#### [HOW TO COMPLETE THIS TASK]
Wherever "turned" appears in the records below, copy the line that holds it.

#### [DATA FOR THIS EXERCISE]
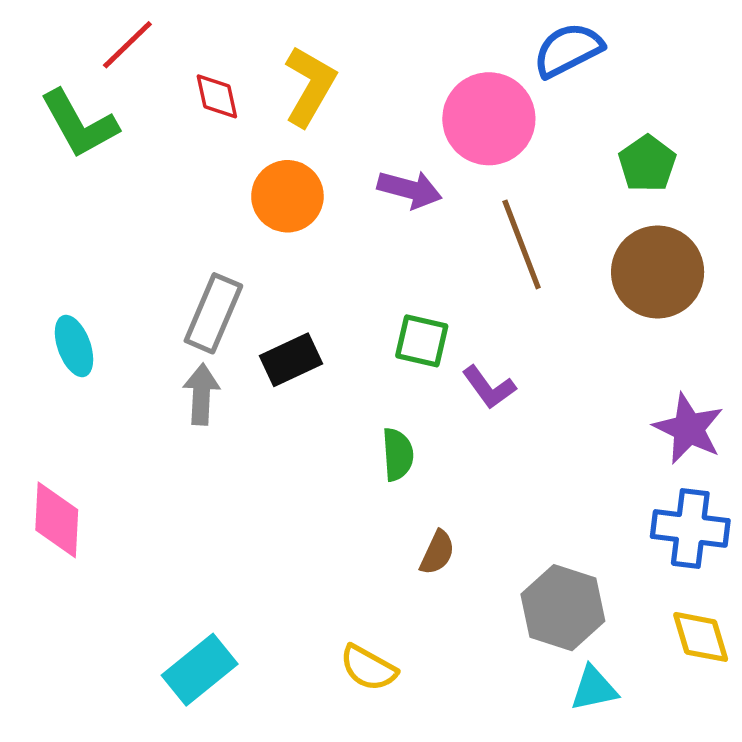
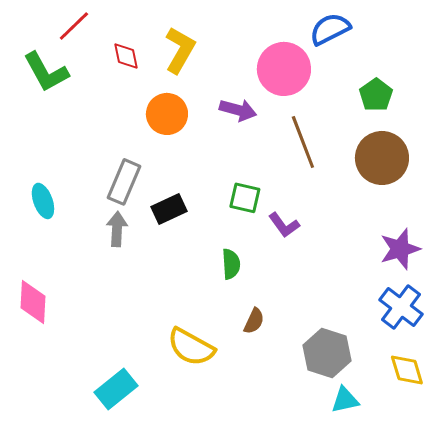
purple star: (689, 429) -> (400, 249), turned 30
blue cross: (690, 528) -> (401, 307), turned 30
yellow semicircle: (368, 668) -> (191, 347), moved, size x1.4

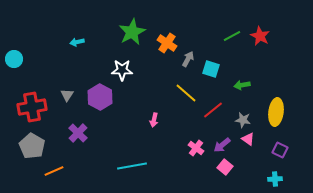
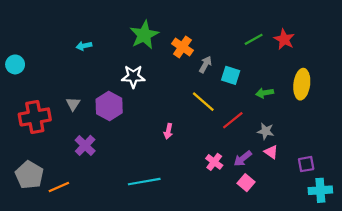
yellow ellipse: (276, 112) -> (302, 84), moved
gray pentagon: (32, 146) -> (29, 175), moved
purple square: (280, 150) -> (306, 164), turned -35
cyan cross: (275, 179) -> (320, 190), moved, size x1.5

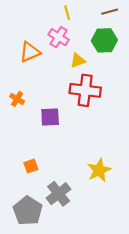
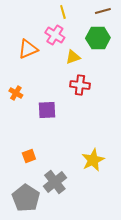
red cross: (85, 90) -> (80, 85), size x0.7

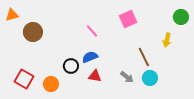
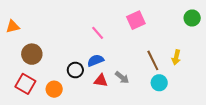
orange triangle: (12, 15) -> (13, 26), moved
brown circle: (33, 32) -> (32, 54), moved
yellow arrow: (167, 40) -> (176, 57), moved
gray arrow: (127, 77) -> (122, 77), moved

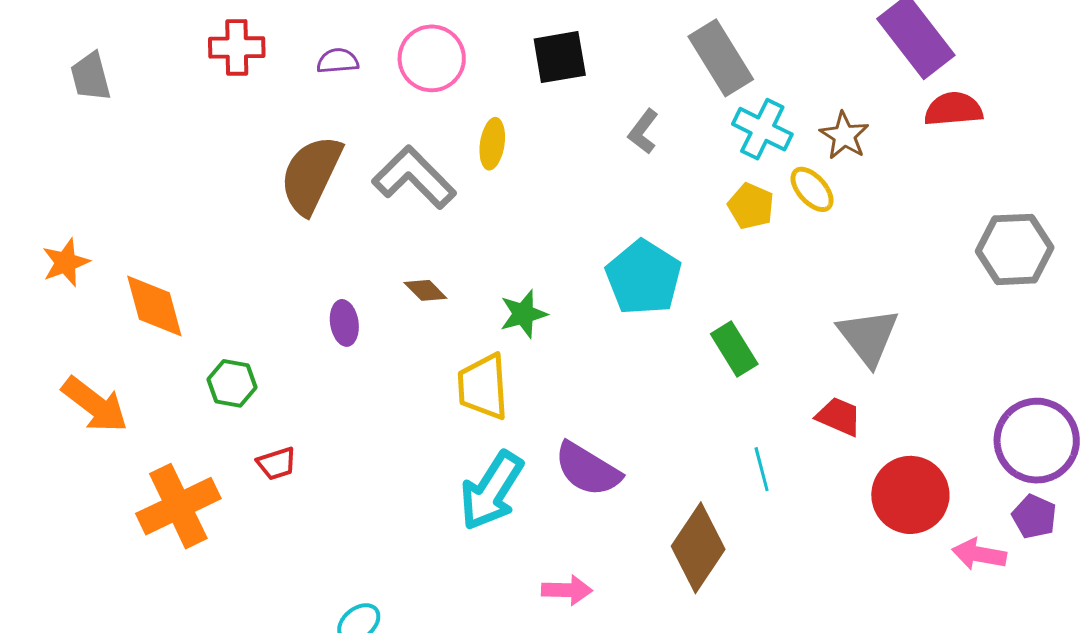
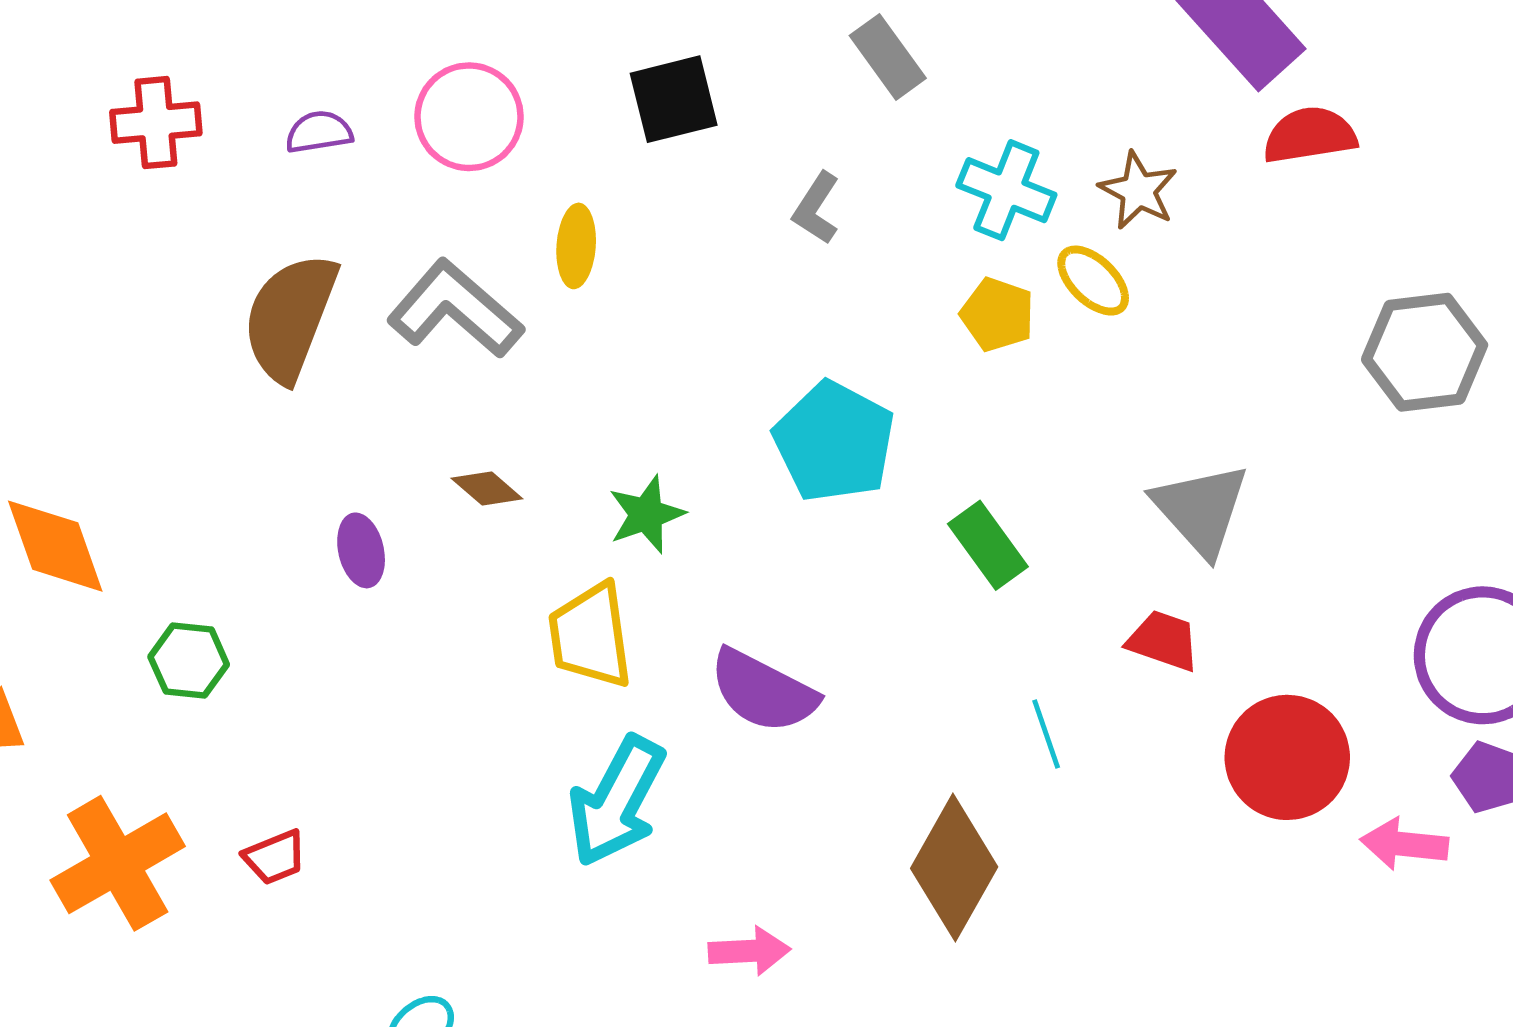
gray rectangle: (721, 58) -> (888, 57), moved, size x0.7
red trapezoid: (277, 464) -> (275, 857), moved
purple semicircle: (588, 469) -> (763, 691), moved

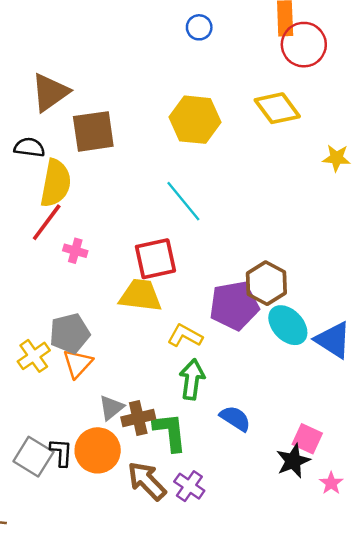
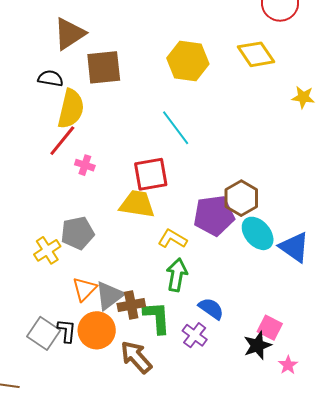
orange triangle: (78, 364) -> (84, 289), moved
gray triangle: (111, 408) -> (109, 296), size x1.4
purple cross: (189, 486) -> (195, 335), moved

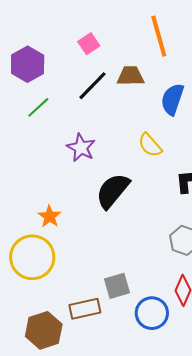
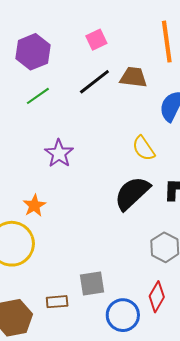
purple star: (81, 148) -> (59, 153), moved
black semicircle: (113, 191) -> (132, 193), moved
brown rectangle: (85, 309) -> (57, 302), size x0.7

--

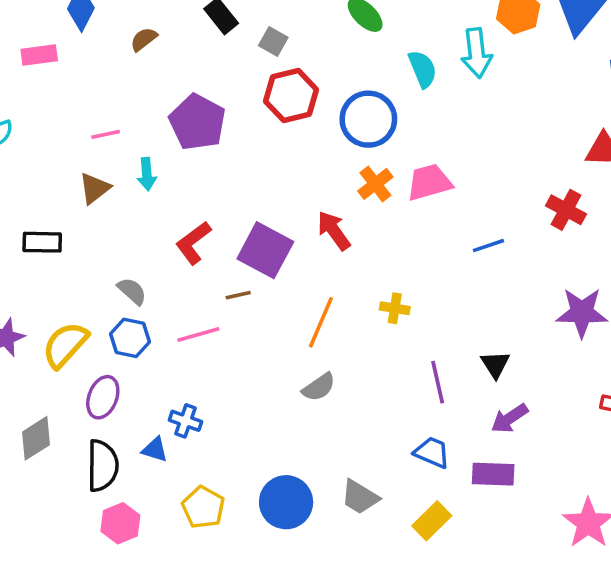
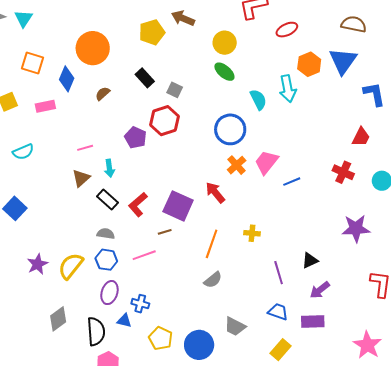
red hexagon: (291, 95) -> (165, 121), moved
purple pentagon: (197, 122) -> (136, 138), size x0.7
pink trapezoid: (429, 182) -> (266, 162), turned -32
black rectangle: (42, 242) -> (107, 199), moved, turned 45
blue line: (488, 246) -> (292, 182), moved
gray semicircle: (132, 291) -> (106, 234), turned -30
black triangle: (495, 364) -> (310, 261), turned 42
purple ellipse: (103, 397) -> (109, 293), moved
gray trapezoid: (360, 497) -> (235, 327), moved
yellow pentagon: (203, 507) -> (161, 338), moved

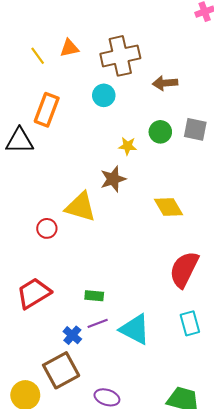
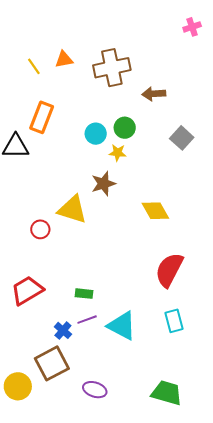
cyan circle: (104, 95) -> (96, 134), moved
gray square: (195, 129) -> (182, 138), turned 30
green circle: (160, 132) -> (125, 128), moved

#### [REPLY TO THE TASK]
purple star: (689, 429) -> (400, 249), turned 30
blue cross: (690, 528) -> (401, 307), turned 30
purple square: (280, 150) -> (306, 164), turned -35
pink trapezoid: (429, 182) -> (266, 162), turned -32
black rectangle: (42, 242) -> (107, 199), moved, turned 45
gray semicircle: (132, 291) -> (106, 234), turned -30
black triangle: (495, 364) -> (310, 261), turned 42
gray square: (195, 129) -> (182, 138), turned 30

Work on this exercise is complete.